=== Data records ===
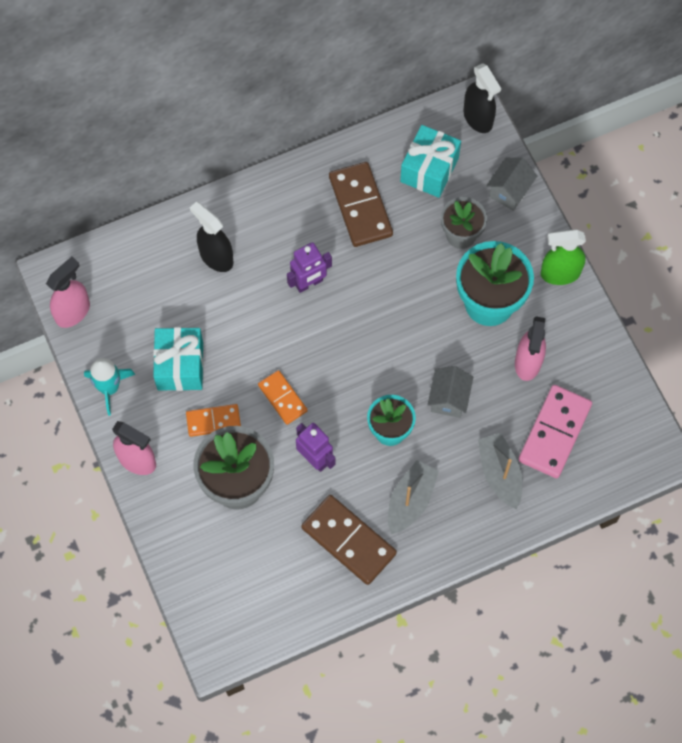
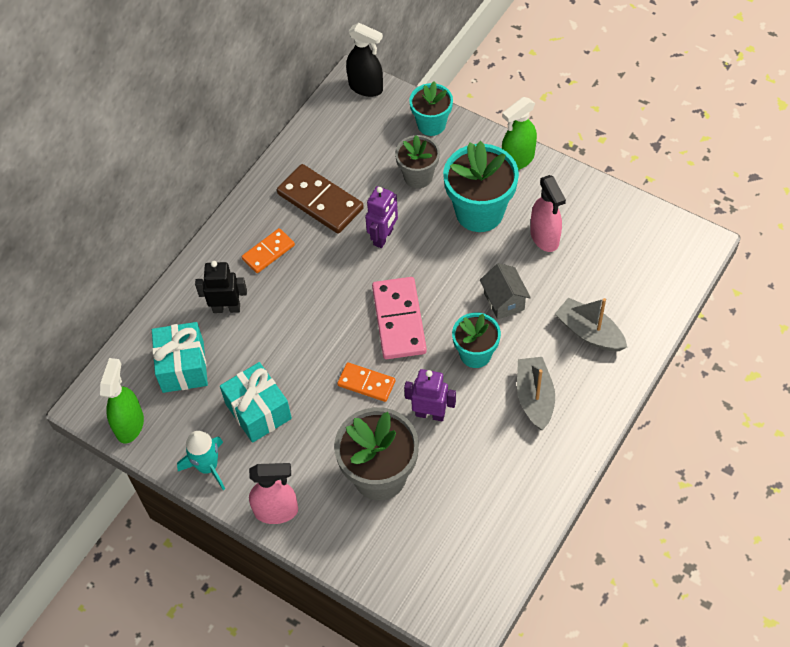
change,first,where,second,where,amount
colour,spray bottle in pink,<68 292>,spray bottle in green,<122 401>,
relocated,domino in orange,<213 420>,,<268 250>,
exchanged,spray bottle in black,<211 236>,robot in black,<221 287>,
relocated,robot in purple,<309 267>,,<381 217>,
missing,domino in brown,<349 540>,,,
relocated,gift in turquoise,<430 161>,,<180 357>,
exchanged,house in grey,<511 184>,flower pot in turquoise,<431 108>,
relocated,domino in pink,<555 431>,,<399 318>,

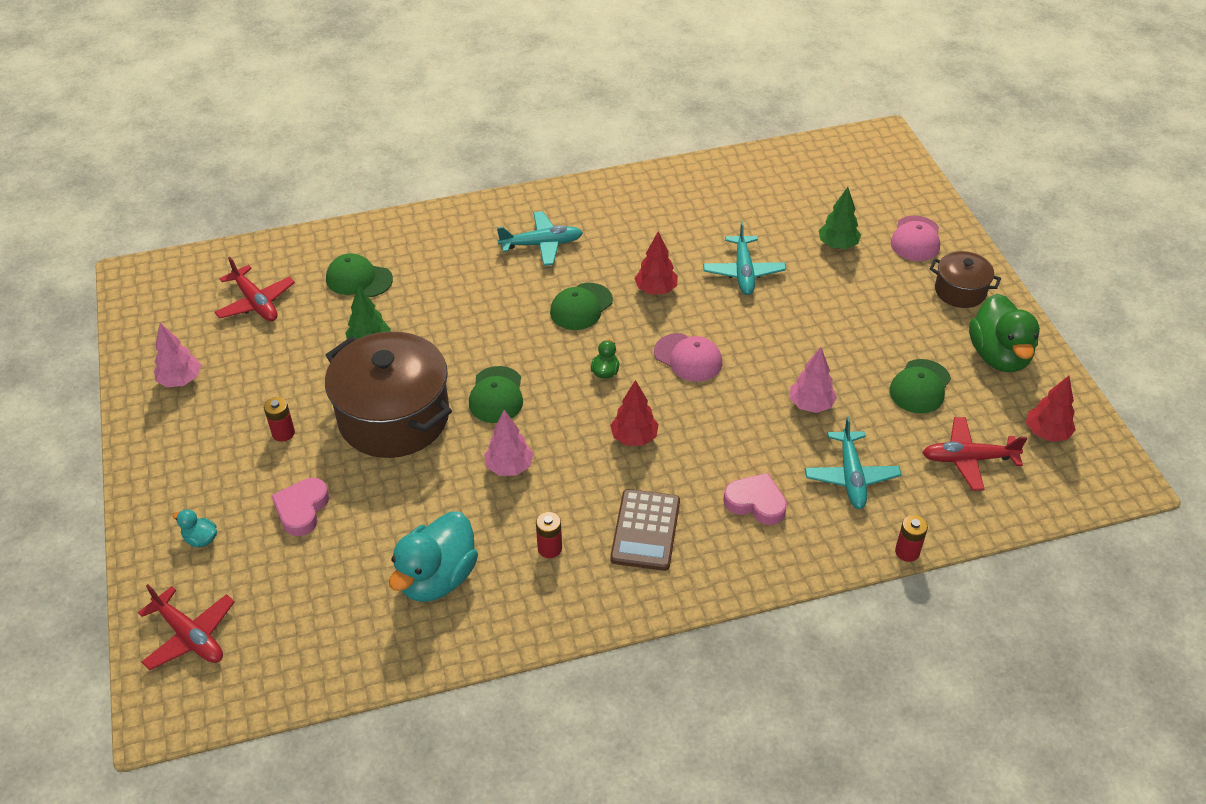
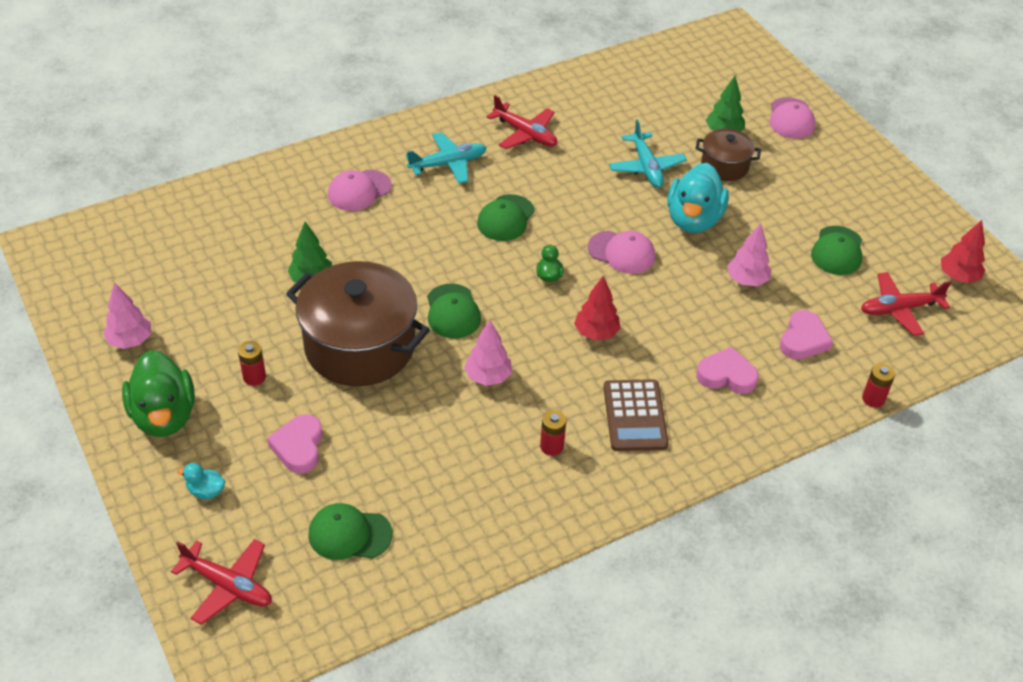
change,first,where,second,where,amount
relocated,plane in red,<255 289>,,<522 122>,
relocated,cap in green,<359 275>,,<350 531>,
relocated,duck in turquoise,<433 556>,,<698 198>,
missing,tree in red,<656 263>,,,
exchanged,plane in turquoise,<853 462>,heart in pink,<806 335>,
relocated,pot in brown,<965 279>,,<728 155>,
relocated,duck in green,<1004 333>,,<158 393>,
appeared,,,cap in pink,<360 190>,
===
_Required work_
Copy the records exactly as they appear, excluding images.

_Exercise result_
change,first,where,second,where,amount
colour,spray bottle in pink,<68 292>,spray bottle in green,<122 401>,
relocated,domino in orange,<213 420>,,<268 250>,
exchanged,spray bottle in black,<211 236>,robot in black,<221 287>,
relocated,robot in purple,<309 267>,,<381 217>,
missing,domino in brown,<349 540>,,,
relocated,gift in turquoise,<430 161>,,<180 357>,
exchanged,house in grey,<511 184>,flower pot in turquoise,<431 108>,
relocated,domino in pink,<555 431>,,<399 318>,

change,first,where,second,where,amount
relocated,plane in red,<255 289>,,<522 122>,
relocated,cap in green,<359 275>,,<350 531>,
relocated,duck in turquoise,<433 556>,,<698 198>,
missing,tree in red,<656 263>,,,
exchanged,plane in turquoise,<853 462>,heart in pink,<806 335>,
relocated,pot in brown,<965 279>,,<728 155>,
relocated,duck in green,<1004 333>,,<158 393>,
appeared,,,cap in pink,<360 190>,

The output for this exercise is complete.